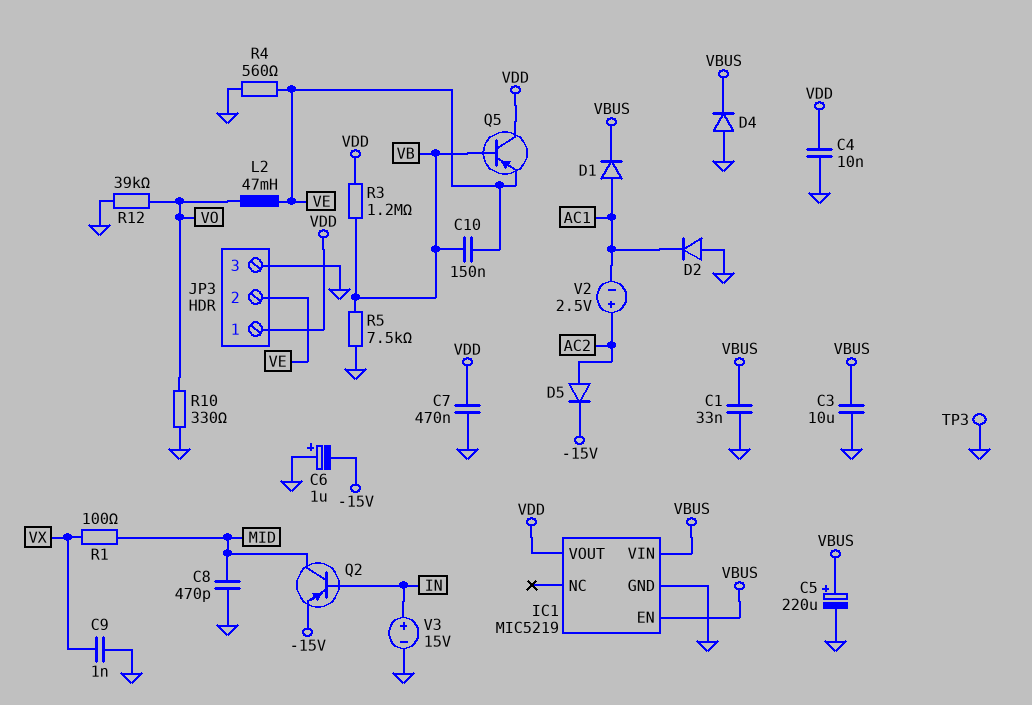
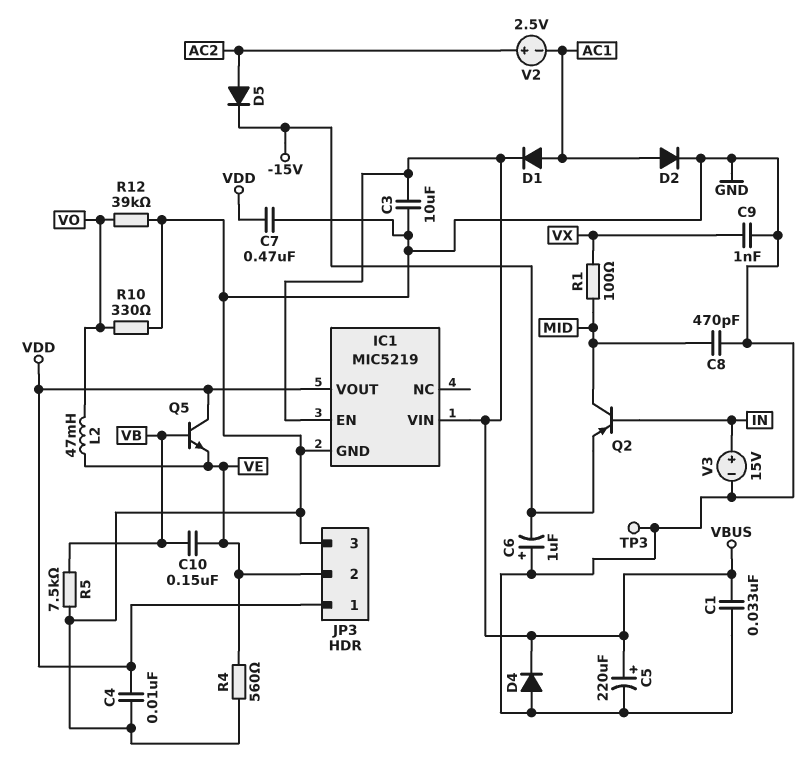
D2: diode (A GND, K AC1) -> diode (A AC1, K GND)
Q5: PNP (B VB, C VDD, E VE) -> NPN (B VB, C VDD, E VE)
R3: 1.2M (VB, VDD) -> none

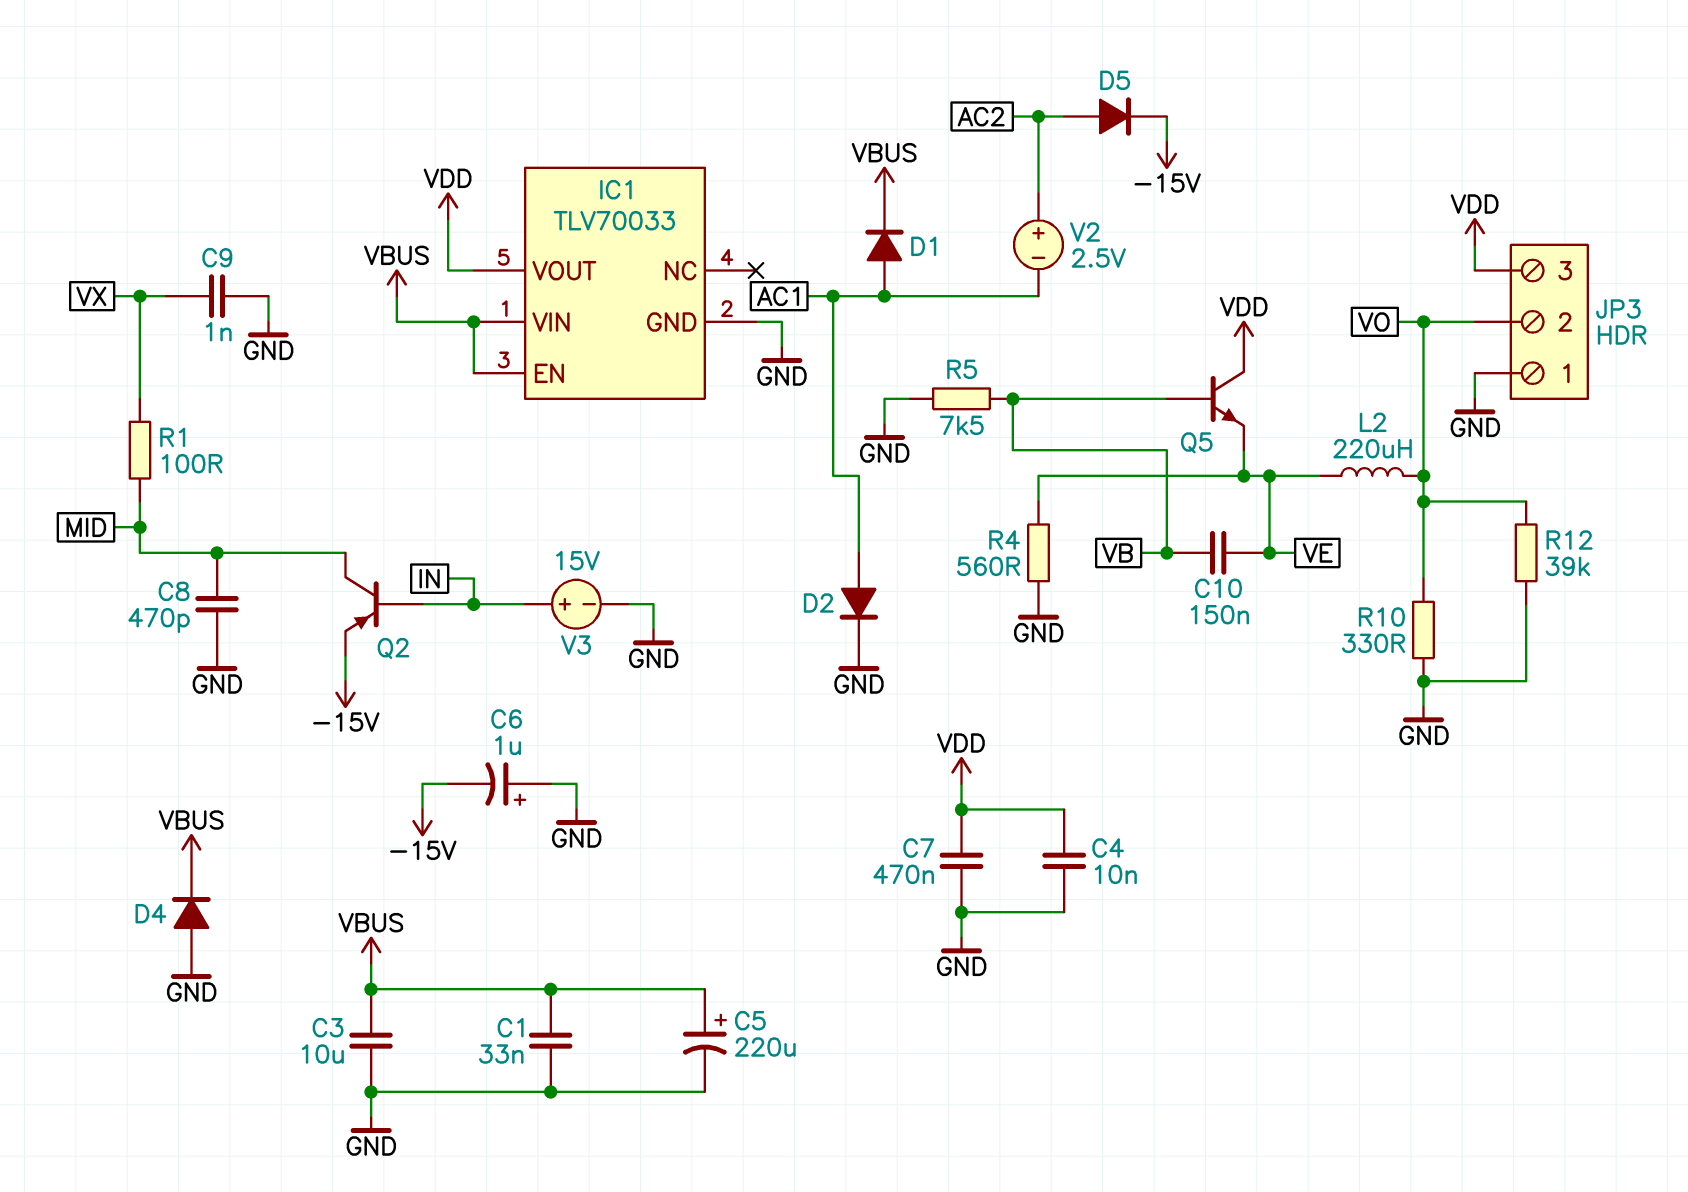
IC1: MIC5219 -> TLV70033
JP3 pin 1: VDD -> GND
JP3 pin 2: VE -> VO
JP3 pin 3: GND -> VDD
L2: 47mH (VE, VO) -> 220uH (VE, VO)
TP3: test point (GND) -> none

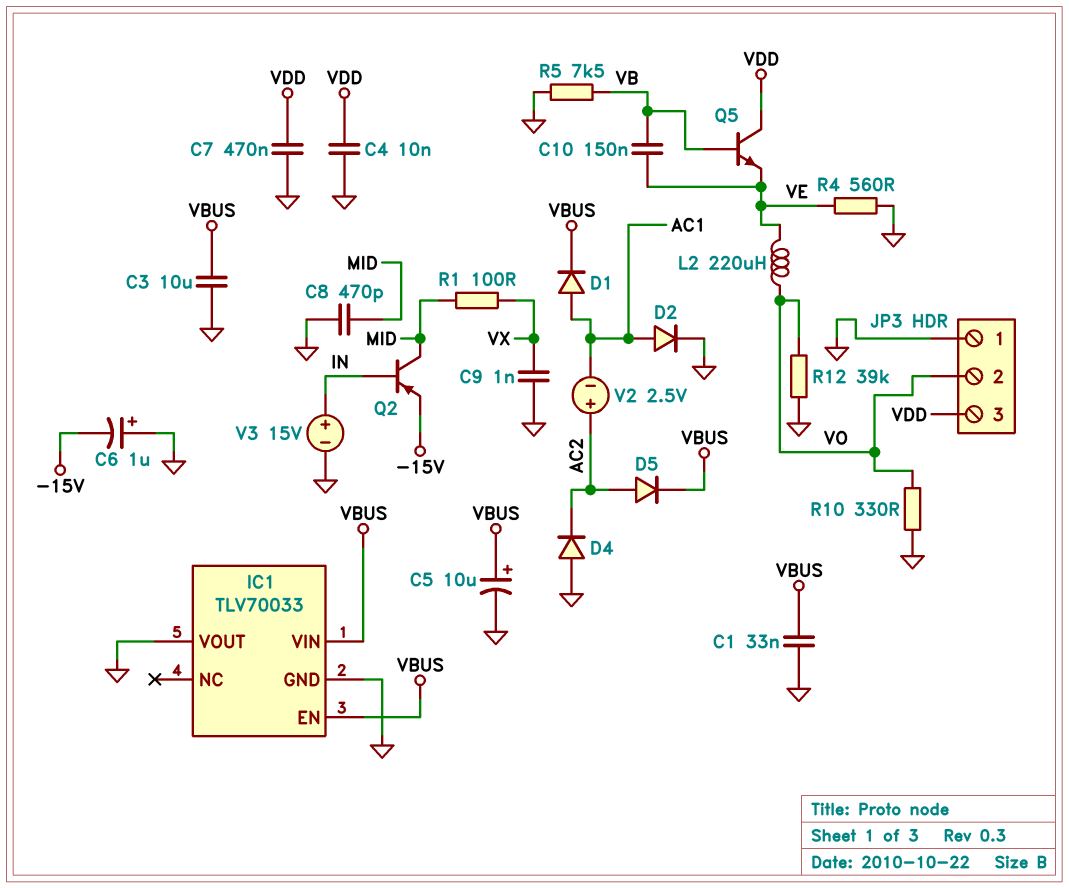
C5: 220uF (plus VBUS, minus GND) -> 10uF (plus VBUS, minus GND)
D4: diode (A GND, K VBUS) -> diode (A GND, K AC2)
D5: diode (A AC2, K -15V) -> diode (A AC2, K VBUS)
IC1 pin VOUT: VDD -> GND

What needs to be done:
Output all of the data above exactly; no pictures should appear.

Solution for this task:
D2: diode (A GND, K AC1) -> diode (A AC1, K GND)
Q5: PNP (B VB, C VDD, E VE) -> NPN (B VB, C VDD, E VE)
R3: 1.2M (VB, VDD) -> none

IC1: MIC5219 -> TLV70033
JP3 pin 1: VDD -> GND
JP3 pin 2: VE -> VO
JP3 pin 3: GND -> VDD
L2: 47mH (VE, VO) -> 220uH (VE, VO)
TP3: test point (GND) -> none

C5: 220uF (plus VBUS, minus GND) -> 10uF (plus VBUS, minus GND)
D4: diode (A GND, K VBUS) -> diode (A GND, K AC2)
D5: diode (A AC2, K -15V) -> diode (A AC2, K VBUS)
IC1 pin VOUT: VDD -> GND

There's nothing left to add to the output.